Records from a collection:
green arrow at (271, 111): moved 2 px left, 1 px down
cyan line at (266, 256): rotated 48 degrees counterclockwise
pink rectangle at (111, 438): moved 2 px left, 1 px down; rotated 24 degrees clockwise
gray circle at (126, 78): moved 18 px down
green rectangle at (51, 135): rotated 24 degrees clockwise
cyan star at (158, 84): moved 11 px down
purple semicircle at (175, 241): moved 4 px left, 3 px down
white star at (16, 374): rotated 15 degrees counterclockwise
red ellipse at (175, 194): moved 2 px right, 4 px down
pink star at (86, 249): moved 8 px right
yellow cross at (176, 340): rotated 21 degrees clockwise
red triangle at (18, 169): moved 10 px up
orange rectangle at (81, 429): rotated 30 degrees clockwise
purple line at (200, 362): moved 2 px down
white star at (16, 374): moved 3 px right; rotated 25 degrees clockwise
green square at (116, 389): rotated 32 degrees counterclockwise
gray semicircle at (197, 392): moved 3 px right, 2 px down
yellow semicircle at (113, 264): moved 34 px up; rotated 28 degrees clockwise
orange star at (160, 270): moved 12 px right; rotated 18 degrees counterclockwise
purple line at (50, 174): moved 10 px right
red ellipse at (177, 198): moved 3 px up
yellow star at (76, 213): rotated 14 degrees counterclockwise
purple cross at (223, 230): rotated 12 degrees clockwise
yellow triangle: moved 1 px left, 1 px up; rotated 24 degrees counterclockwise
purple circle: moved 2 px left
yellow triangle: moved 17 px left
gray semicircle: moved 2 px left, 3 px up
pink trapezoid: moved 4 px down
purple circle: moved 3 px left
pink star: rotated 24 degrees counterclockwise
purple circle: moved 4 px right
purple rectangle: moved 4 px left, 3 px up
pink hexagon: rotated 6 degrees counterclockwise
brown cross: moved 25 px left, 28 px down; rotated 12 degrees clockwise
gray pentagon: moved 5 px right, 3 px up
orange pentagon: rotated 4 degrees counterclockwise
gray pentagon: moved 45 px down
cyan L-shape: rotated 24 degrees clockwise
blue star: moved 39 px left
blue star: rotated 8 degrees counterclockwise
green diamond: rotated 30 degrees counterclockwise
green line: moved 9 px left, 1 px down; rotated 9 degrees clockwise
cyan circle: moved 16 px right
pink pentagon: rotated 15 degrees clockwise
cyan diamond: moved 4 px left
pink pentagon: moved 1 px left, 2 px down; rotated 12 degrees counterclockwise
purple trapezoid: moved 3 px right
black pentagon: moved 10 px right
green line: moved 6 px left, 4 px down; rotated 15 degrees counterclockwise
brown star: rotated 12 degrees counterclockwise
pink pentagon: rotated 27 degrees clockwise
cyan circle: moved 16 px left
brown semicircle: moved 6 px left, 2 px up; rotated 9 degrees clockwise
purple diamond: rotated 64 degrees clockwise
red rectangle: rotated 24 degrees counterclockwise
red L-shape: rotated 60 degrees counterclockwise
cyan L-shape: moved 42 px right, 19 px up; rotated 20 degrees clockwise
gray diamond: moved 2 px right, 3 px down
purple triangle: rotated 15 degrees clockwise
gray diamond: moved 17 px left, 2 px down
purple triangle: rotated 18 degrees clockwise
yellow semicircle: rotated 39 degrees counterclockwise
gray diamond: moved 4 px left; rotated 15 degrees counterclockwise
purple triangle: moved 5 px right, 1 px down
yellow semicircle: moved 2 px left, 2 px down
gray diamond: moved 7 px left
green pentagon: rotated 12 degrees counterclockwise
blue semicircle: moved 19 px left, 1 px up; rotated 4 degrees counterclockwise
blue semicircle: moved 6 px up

* Goal of the exercise *
Copy every line of the data above without changing anything.

* Output for this exercise *
green arrow at (271, 111): moved 2 px left, 1 px down
cyan line at (266, 256): rotated 48 degrees counterclockwise
pink rectangle at (111, 438): moved 2 px left, 1 px down; rotated 24 degrees clockwise
gray circle at (126, 78): moved 18 px down
green rectangle at (51, 135): rotated 24 degrees clockwise
cyan star at (158, 84): moved 11 px down
purple semicircle at (175, 241): moved 4 px left, 3 px down
white star at (16, 374): rotated 15 degrees counterclockwise
red ellipse at (175, 194): moved 2 px right, 4 px down
pink star at (86, 249): moved 8 px right
yellow cross at (176, 340): rotated 21 degrees clockwise
red triangle at (18, 169): moved 10 px up
orange rectangle at (81, 429): rotated 30 degrees clockwise
purple line at (200, 362): moved 2 px down
white star at (16, 374): moved 3 px right; rotated 25 degrees clockwise
green square at (116, 389): rotated 32 degrees counterclockwise
gray semicircle at (197, 392): moved 3 px right, 2 px down
yellow semicircle at (113, 264): moved 34 px up; rotated 28 degrees clockwise
orange star at (160, 270): moved 12 px right; rotated 18 degrees counterclockwise
purple line at (50, 174): moved 10 px right
red ellipse at (177, 198): moved 3 px up
yellow star at (76, 213): rotated 14 degrees counterclockwise
purple cross at (223, 230): rotated 12 degrees clockwise
yellow triangle: moved 1 px left, 1 px up; rotated 24 degrees counterclockwise
purple circle: moved 2 px left
yellow triangle: moved 17 px left
gray semicircle: moved 2 px left, 3 px up
pink trapezoid: moved 4 px down
purple circle: moved 3 px left
pink star: rotated 24 degrees counterclockwise
purple circle: moved 4 px right
purple rectangle: moved 4 px left, 3 px up
pink hexagon: rotated 6 degrees counterclockwise
brown cross: moved 25 px left, 28 px down; rotated 12 degrees clockwise
gray pentagon: moved 5 px right, 3 px up
orange pentagon: rotated 4 degrees counterclockwise
gray pentagon: moved 45 px down
cyan L-shape: rotated 24 degrees clockwise
blue star: moved 39 px left
blue star: rotated 8 degrees counterclockwise
green diamond: rotated 30 degrees counterclockwise
green line: moved 9 px left, 1 px down; rotated 9 degrees clockwise
cyan circle: moved 16 px right
pink pentagon: rotated 15 degrees clockwise
cyan diamond: moved 4 px left
pink pentagon: moved 1 px left, 2 px down; rotated 12 degrees counterclockwise
purple trapezoid: moved 3 px right
black pentagon: moved 10 px right
green line: moved 6 px left, 4 px down; rotated 15 degrees counterclockwise
brown star: rotated 12 degrees counterclockwise
pink pentagon: rotated 27 degrees clockwise
cyan circle: moved 16 px left
brown semicircle: moved 6 px left, 2 px up; rotated 9 degrees clockwise
purple diamond: rotated 64 degrees clockwise
red rectangle: rotated 24 degrees counterclockwise
red L-shape: rotated 60 degrees counterclockwise
cyan L-shape: moved 42 px right, 19 px up; rotated 20 degrees clockwise
gray diamond: moved 2 px right, 3 px down
purple triangle: rotated 15 degrees clockwise
gray diamond: moved 17 px left, 2 px down
purple triangle: rotated 18 degrees clockwise
yellow semicircle: rotated 39 degrees counterclockwise
gray diamond: moved 4 px left; rotated 15 degrees counterclockwise
purple triangle: moved 5 px right, 1 px down
yellow semicircle: moved 2 px left, 2 px down
gray diamond: moved 7 px left
green pentagon: rotated 12 degrees counterclockwise
blue semicircle: moved 19 px left, 1 px up; rotated 4 degrees counterclockwise
blue semicircle: moved 6 px up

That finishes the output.